[Start of Attachment]
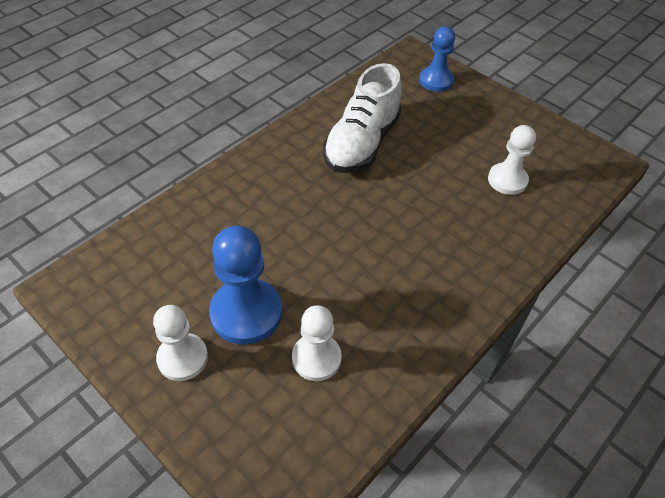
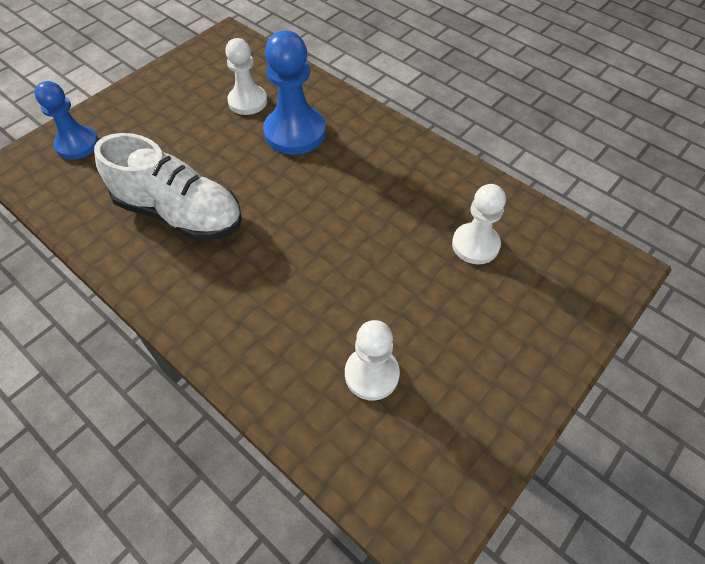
camera: 90 degrees left, 5 degrees up
white pawn [153,305,208,381] -> white pawn moved to [345,320,400,400]
blue pawn [209,226,282,345] -> blue pawn moved to [263,31,326,155]

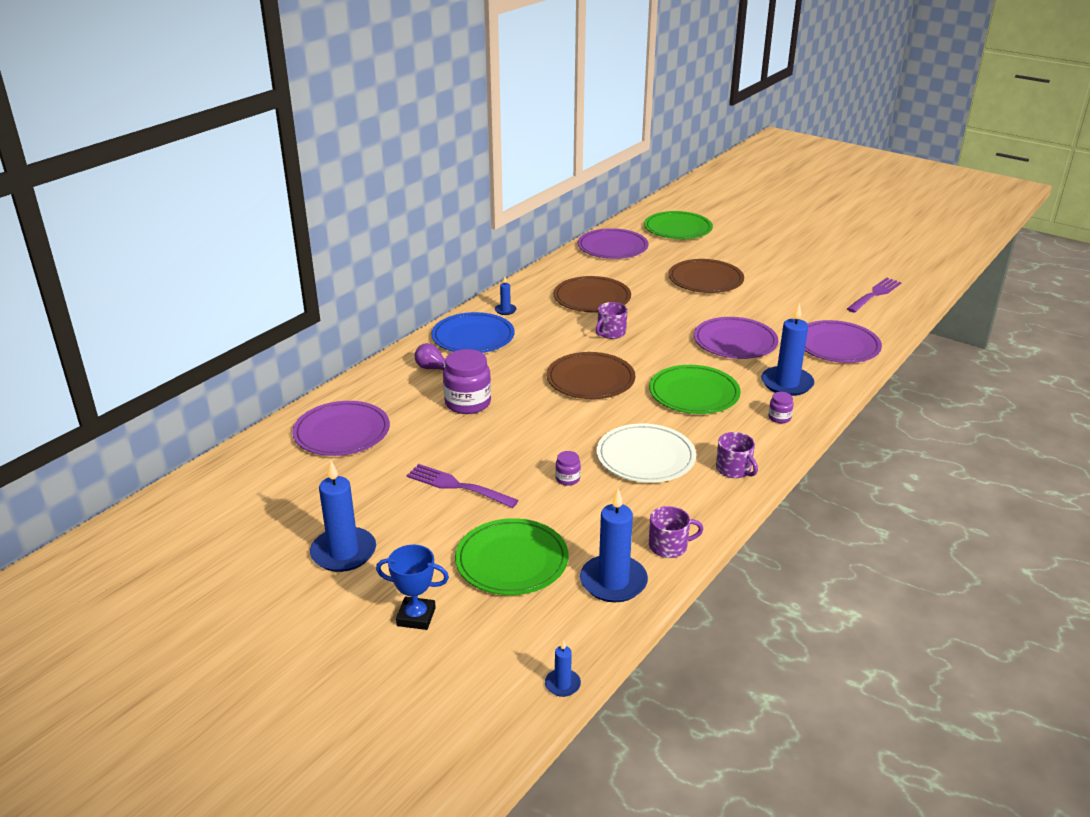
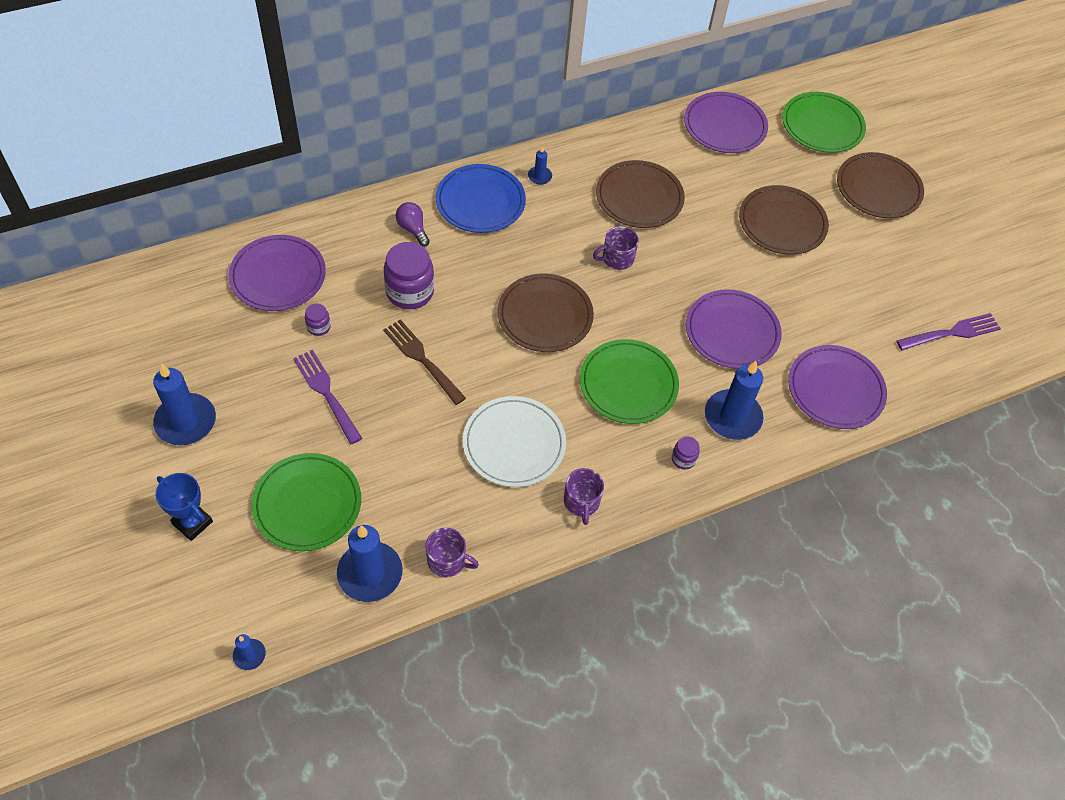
camera: 25 degrees right, 25 degrees up
purple jar [555,451,581,486] -> purple jar moved to [305,303,331,336]
none -> brown fork [383,319,466,405]
none -> brown plate [837,152,924,218]

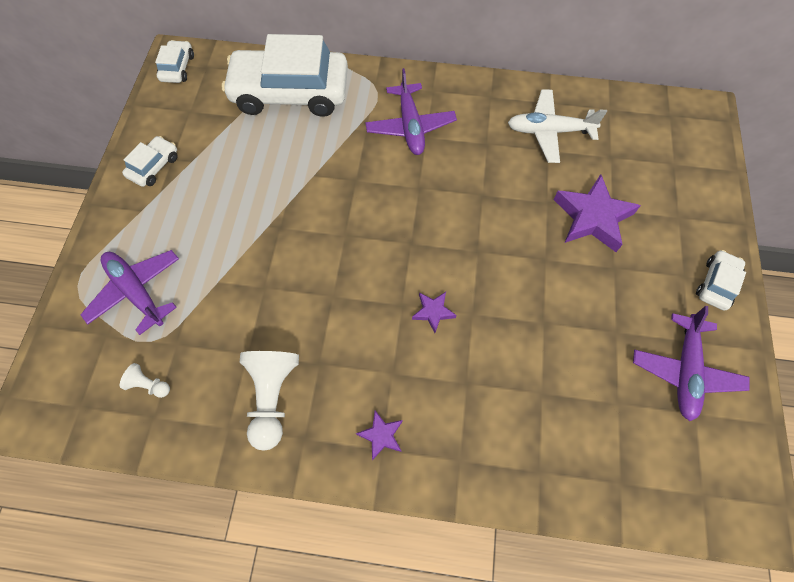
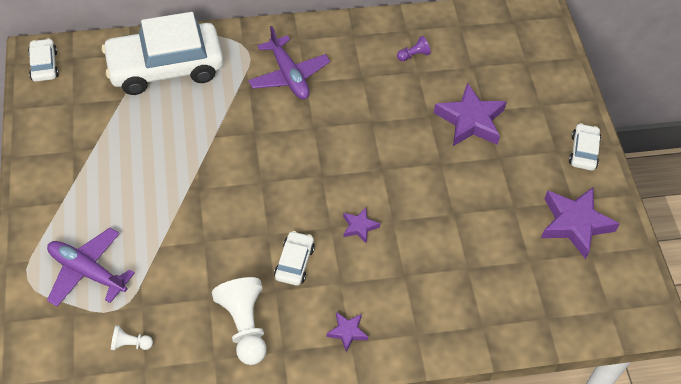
camera: 20 degrees left, 10 degrees down
white car [122,136,178,187] -> white car moved to [274,231,315,286]
white plane [508,89,607,163] -> purple pawn [397,36,431,61]
purple plane [633,306,749,421] -> purple star [541,187,620,259]

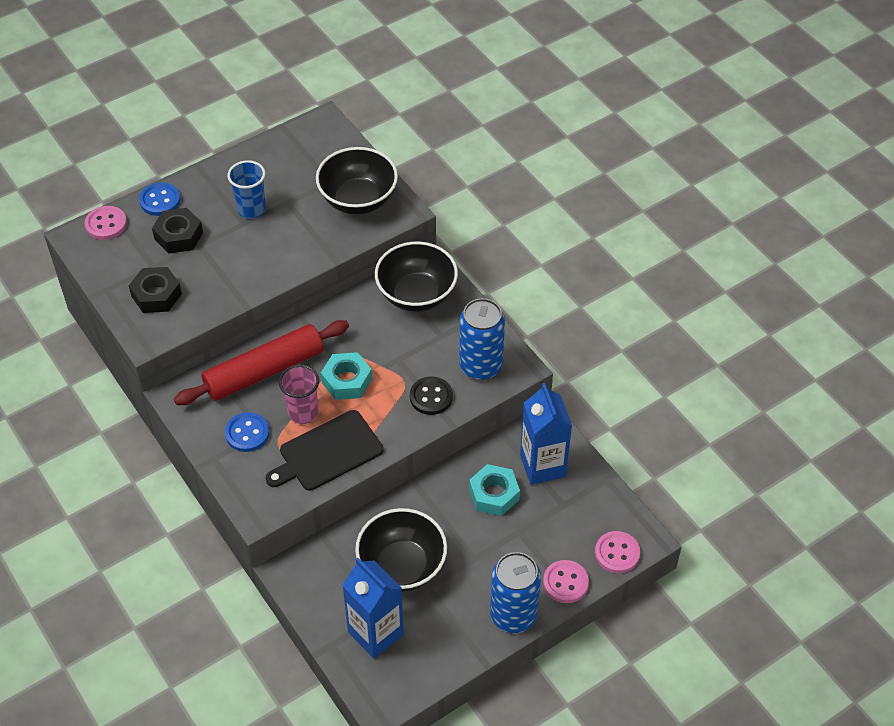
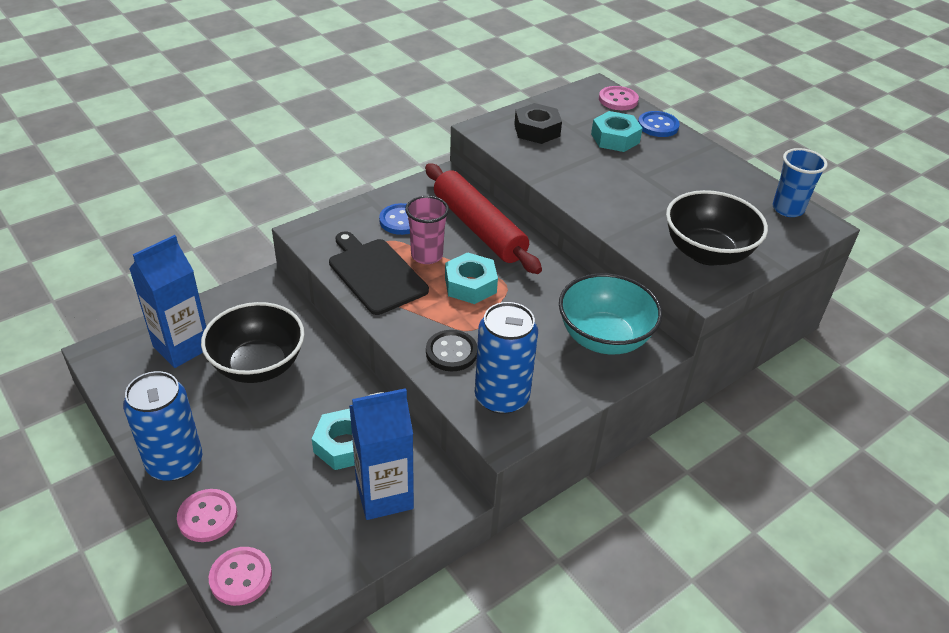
camera: 85 degrees right, 10 degrees down
black nut [152,208,203,254] -> turquoise nut [591,111,643,152]
blue cup [227,160,266,219] -> blue cup moved to [773,148,828,217]
black bowl [375,241,458,312] -> turquoise bowl [559,273,662,354]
[End of Attachment]
- [Assignment]: Set down all of the data word for word; no pictures belong in it.

- [Solution for this problem]:
camera: 90 degrees left, 5 degrees up
white pawn [153,305,208,381] -> white pawn moved to [345,320,400,400]
blue pawn [209,226,282,345] -> blue pawn moved to [263,31,326,155]

camera: 25 degrees right, 25 degrees up
purple jar [555,451,581,486] -> purple jar moved to [305,303,331,336]
none -> brown fork [383,319,466,405]
none -> brown plate [837,152,924,218]

camera: 20 degrees left, 10 degrees down
white car [122,136,178,187] -> white car moved to [274,231,315,286]
white plane [508,89,607,163] -> purple pawn [397,36,431,61]
purple plane [633,306,749,421] -> purple star [541,187,620,259]

camera: 85 degrees right, 10 degrees down
black nut [152,208,203,254] -> turquoise nut [591,111,643,152]
blue cup [227,160,266,219] -> blue cup moved to [773,148,828,217]
black bowl [375,241,458,312] -> turquoise bowl [559,273,662,354]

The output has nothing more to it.